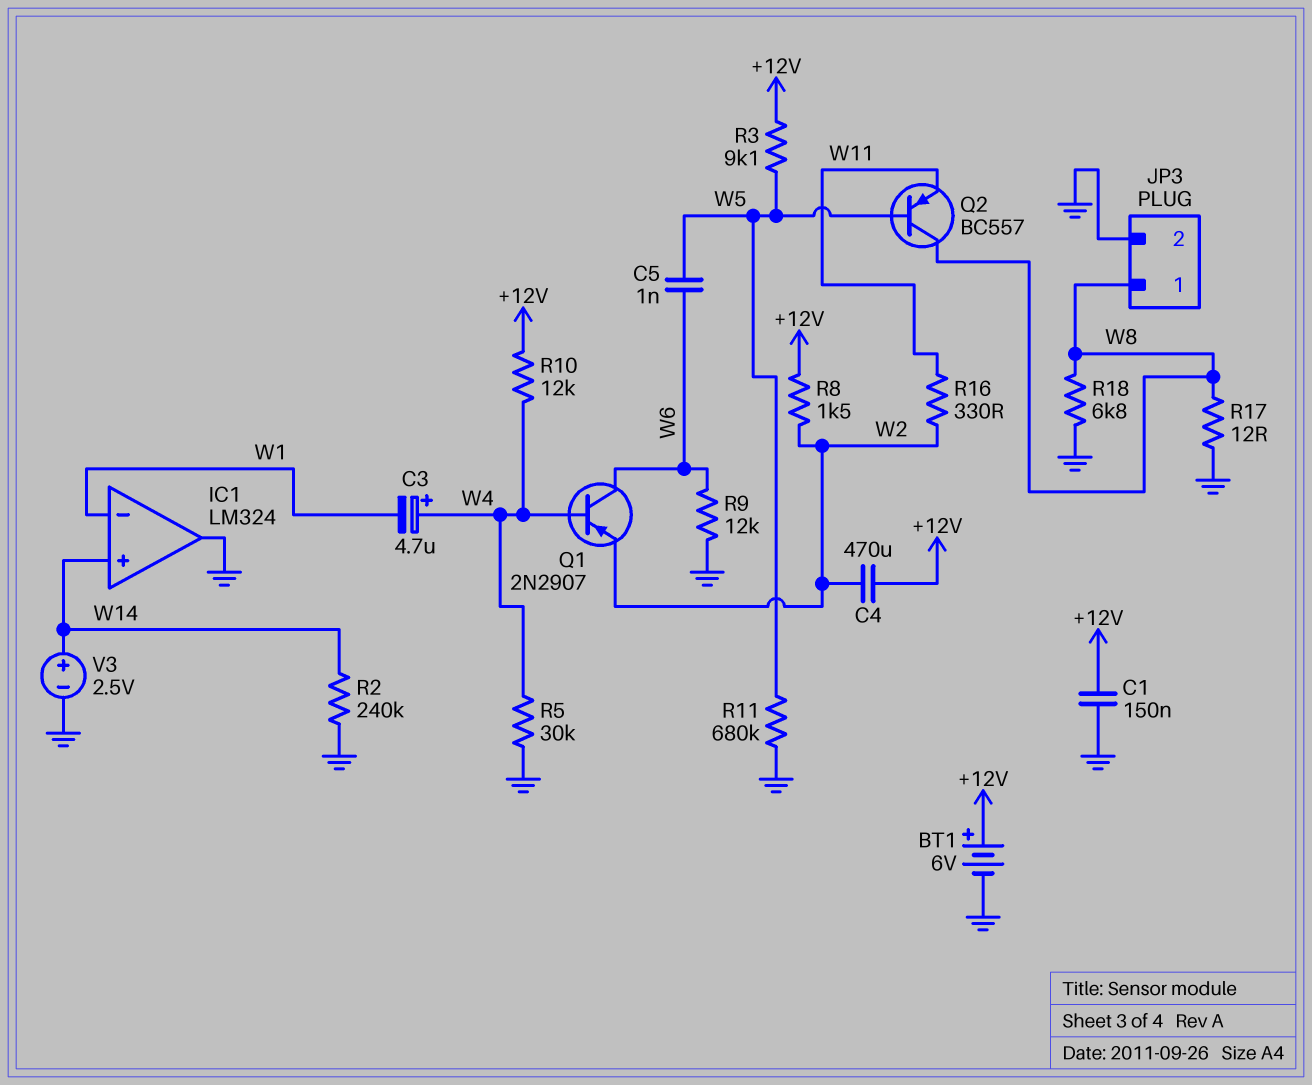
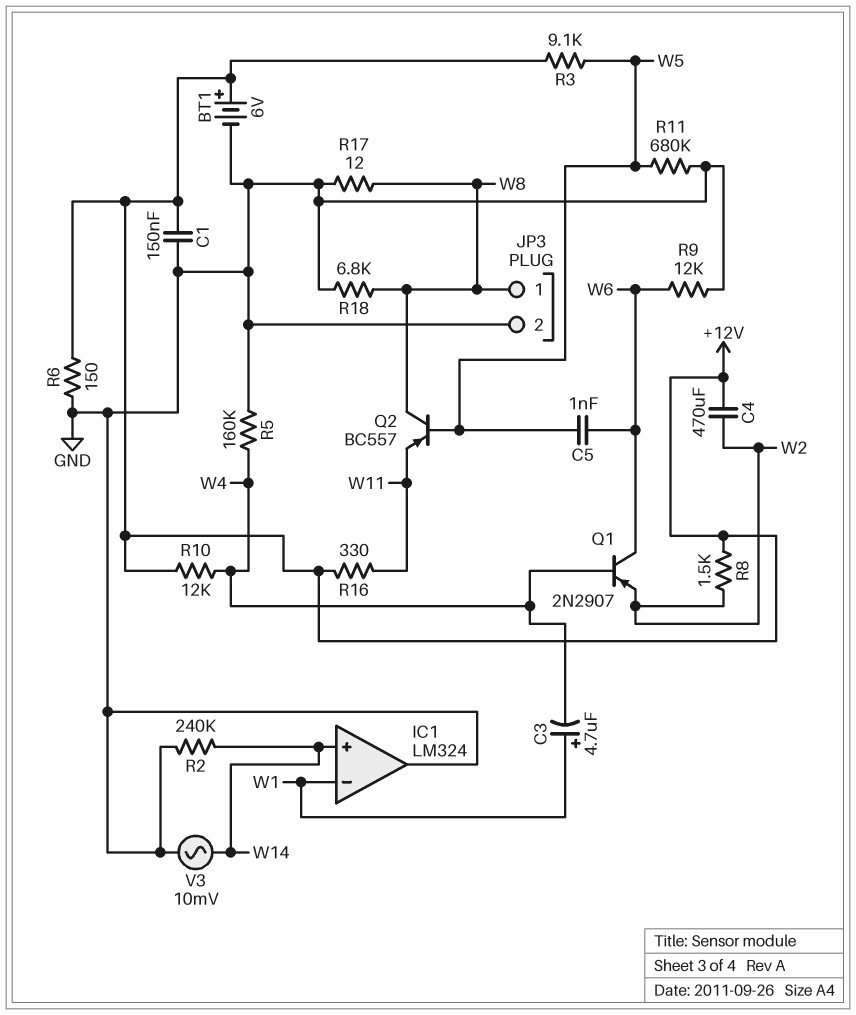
C3: 4.7uF (plus W4, minus W1) -> 4.7uF (plus W1, minus W4)
R5: 30k (GND, W4) -> 160k (GND, W4)
R6: none -> 150 (+12V, GND)
R16: 330 (W2, W11) -> 330 (+12V, W11)
V3: 2.5V (plus W14, minus GND) -> AC 10mV (GND, W14)

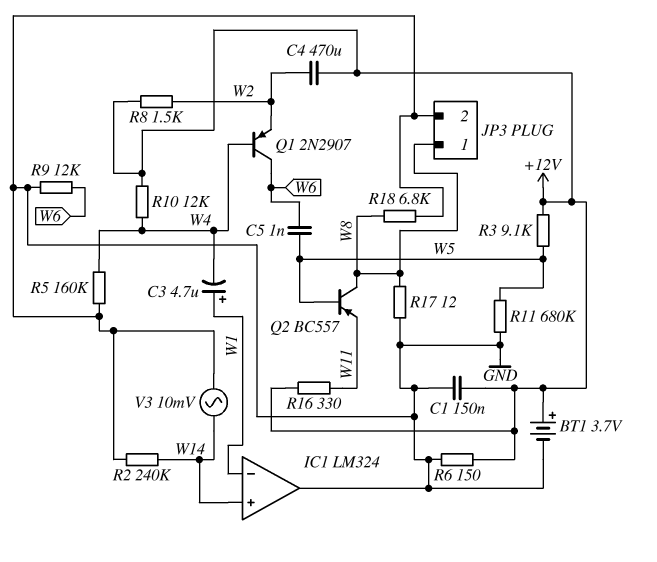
BT1: 6V (plus +12V, minus GND) -> 3.7V (plus +12V, minus GND)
════════════════
AIM OF THE TASK.
Only the pictures may be dropped when you copy the data above; everything else stays exact.

RESULT FOR THIS TASK.
C3: 4.7uF (plus W4, minus W1) -> 4.7uF (plus W1, minus W4)
R5: 30k (GND, W4) -> 160k (GND, W4)
R6: none -> 150 (+12V, GND)
R16: 330 (W2, W11) -> 330 (+12V, W11)
V3: 2.5V (plus W14, minus GND) -> AC 10mV (GND, W14)

BT1: 6V (plus +12V, minus GND) -> 3.7V (plus +12V, minus GND)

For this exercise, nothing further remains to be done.